= Written task =
I would like each line of the data that holds the word "degrees" copied out.

= Supplied material =

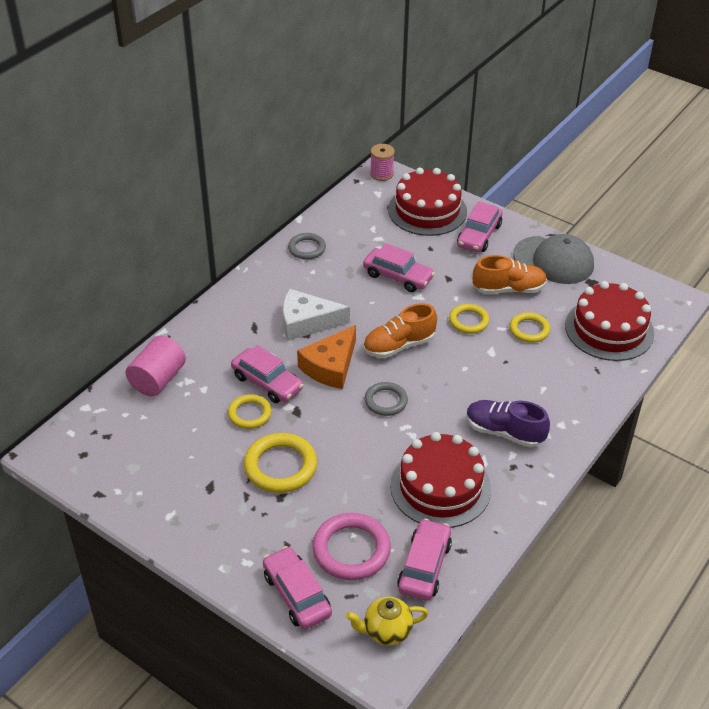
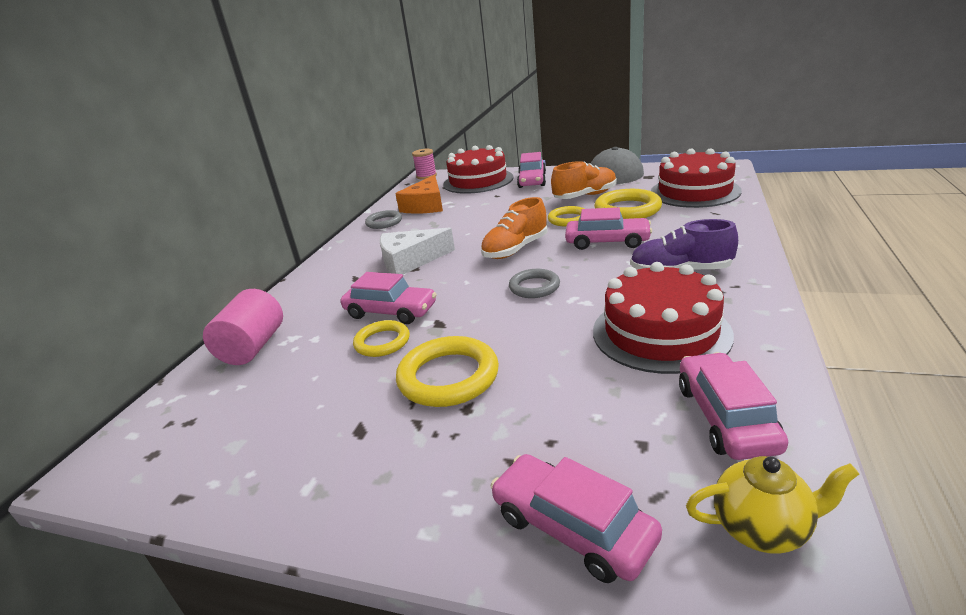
camera: 15 degrees left, 15 degrees down
(330, 366) = (455, 281): orange cheese -> orange cheese (426, 205)
(351, 550) = (609, 434): pink ring -> none
(386, 631) = (762, 528): yellow teapot -> yellow teapot turned 150 degrees counterclockwise
(398, 276) = (480, 214): pink car -> pink car (607, 242)
(529, 330) = (627, 209): yellow ring -> yellow ring, size x1.61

= Solved exercise =
camera: 15 degrees left, 15 degrees down
(386, 631) = (762, 528): yellow teapot -> yellow teapot turned 150 degrees counterclockwise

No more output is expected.